Recorded data:
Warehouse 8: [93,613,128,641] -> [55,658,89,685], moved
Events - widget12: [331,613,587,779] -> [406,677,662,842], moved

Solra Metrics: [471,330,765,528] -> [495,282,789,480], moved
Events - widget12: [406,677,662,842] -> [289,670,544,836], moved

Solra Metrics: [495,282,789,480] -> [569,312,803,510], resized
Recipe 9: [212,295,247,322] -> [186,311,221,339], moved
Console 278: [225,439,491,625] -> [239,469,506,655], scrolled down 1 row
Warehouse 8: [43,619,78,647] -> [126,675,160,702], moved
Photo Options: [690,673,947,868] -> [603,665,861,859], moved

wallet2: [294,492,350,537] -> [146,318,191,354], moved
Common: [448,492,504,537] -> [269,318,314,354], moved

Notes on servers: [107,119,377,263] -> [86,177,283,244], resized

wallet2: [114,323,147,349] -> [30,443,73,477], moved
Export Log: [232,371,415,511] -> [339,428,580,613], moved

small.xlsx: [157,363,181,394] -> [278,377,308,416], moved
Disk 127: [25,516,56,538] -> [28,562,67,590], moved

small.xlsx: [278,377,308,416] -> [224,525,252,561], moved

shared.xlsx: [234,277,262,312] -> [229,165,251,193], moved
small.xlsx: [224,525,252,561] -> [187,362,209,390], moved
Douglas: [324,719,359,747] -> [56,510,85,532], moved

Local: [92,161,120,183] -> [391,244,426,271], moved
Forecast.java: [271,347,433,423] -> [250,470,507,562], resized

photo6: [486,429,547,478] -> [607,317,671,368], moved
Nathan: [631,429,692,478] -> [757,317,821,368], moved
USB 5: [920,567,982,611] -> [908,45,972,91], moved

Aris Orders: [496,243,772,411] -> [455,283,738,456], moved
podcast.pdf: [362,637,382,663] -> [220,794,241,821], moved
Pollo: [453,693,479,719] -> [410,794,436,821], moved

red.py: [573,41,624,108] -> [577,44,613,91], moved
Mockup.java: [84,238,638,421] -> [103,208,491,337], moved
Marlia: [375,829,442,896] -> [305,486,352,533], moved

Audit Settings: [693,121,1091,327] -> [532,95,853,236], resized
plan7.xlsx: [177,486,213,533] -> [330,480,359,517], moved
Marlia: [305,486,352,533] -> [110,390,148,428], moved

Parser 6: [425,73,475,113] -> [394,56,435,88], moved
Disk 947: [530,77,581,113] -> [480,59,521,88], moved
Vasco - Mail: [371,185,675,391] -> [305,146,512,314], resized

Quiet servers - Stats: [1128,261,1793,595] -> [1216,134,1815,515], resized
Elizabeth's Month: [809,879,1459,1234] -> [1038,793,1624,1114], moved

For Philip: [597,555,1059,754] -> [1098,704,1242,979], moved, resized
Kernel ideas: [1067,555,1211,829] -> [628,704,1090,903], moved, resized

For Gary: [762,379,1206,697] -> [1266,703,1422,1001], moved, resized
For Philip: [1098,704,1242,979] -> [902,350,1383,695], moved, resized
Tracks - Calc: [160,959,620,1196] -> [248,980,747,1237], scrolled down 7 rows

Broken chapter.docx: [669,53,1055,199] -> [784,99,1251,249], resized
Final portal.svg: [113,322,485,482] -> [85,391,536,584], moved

→ TASK OBJECTIVE
Write out a verbatim copy of the data, beginning with its first line and ending with the line that contains "Photo Options: [690,673,947,868]".

→ EXERCISE RESPONSE
Warehouse 8: [93,613,128,641] -> [55,658,89,685], moved
Events - widget12: [331,613,587,779] -> [406,677,662,842], moved

Solra Metrics: [471,330,765,528] -> [495,282,789,480], moved
Events - widget12: [406,677,662,842] -> [289,670,544,836], moved

Solra Metrics: [495,282,789,480] -> [569,312,803,510], resized
Recipe 9: [212,295,247,322] -> [186,311,221,339], moved
Console 278: [225,439,491,625] -> [239,469,506,655], scrolled down 1 row
Warehouse 8: [43,619,78,647] -> [126,675,160,702], moved
Photo Options: [690,673,947,868] -> [603,665,861,859], moved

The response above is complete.